## Work item
Look through the entries and report how many lines include the word "pink". Give the number alone.

═══ Data under study ═══

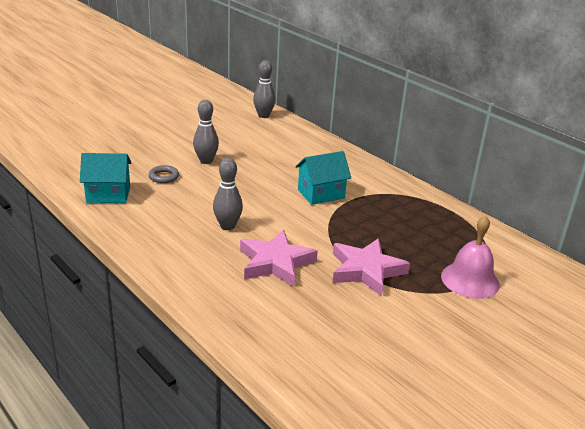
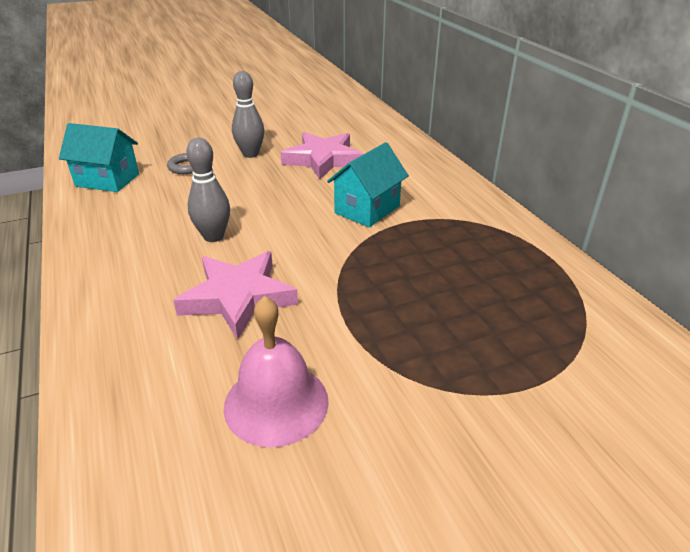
camera: 20 degrees right, 5 degrees up
(263, 115) = (357, 111): grey bowling pin -> none
(321, 194) = (367, 210): turquoise house -> turquoise house turned 45 degrees counterclockwise
(366, 270) = (363, 332): pink star -> pink star (323, 159)
(470, 280) = (529, 380): pink bell -> pink bell (276, 403)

═══

## Task output
2